Before-and-after scene images —

☆ ☆ ☆ ☆ ☆

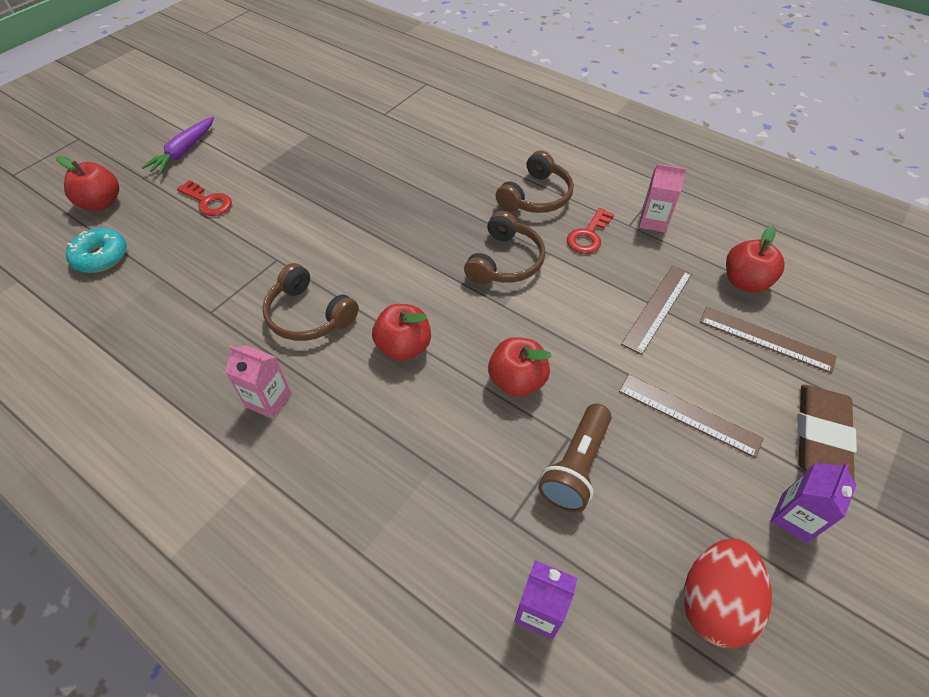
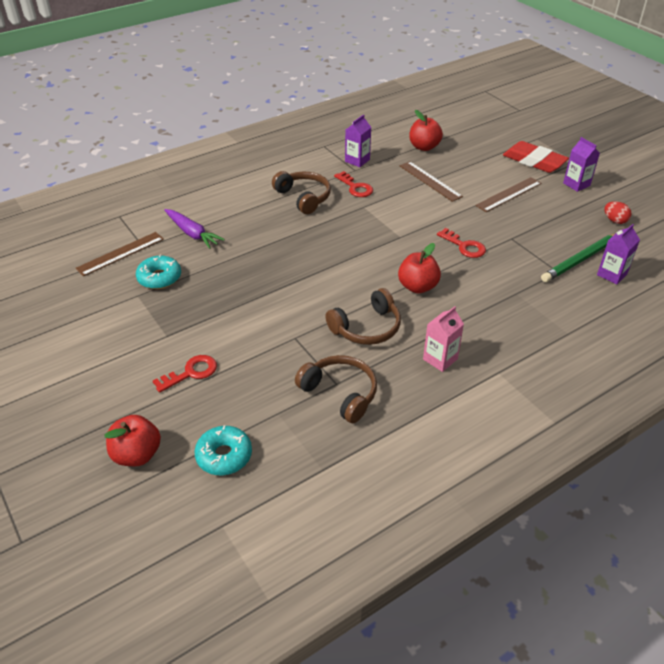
camera: 70 degrees left, 10 degrees down
(184, 152) = (96, 384): purple carrot -> purple carrot (192, 233)
(340, 138) = (159, 278): none -> turquoise donut
(505, 261) = (361, 226): brown headphones -> brown headphones (340, 393)
(517, 381) = (464, 246): red apple -> red key
(559, 551) = (580, 260): none -> green pencil
(576, 466) = (530, 240): brown flashlight -> none
(653, 221) = (357, 160): pink carton -> purple carton
(714, 602) = (614, 220): red egg -> red egg, size x0.53
(766, 339) = (468, 155): brown ruler -> brown ruler (120, 253)
(820, 436) = (534, 161): brown eraser -> red eraser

☆ ☆ ☆ ☆ ☆

Transcribe the records above exactly and drop every picture.

camera: 70 degrees left, 10 degrees down
(184, 152) = (96, 384): purple carrot -> purple carrot (192, 233)
(340, 138) = (159, 278): none -> turquoise donut
(505, 261) = (361, 226): brown headphones -> brown headphones (340, 393)
(517, 381) = (464, 246): red apple -> red key
(559, 551) = (580, 260): none -> green pencil
(576, 466) = (530, 240): brown flashlight -> none
(653, 221) = (357, 160): pink carton -> purple carton
(714, 602) = (614, 220): red egg -> red egg, size x0.53
(766, 339) = (468, 155): brown ruler -> brown ruler (120, 253)
(820, 436) = (534, 161): brown eraser -> red eraser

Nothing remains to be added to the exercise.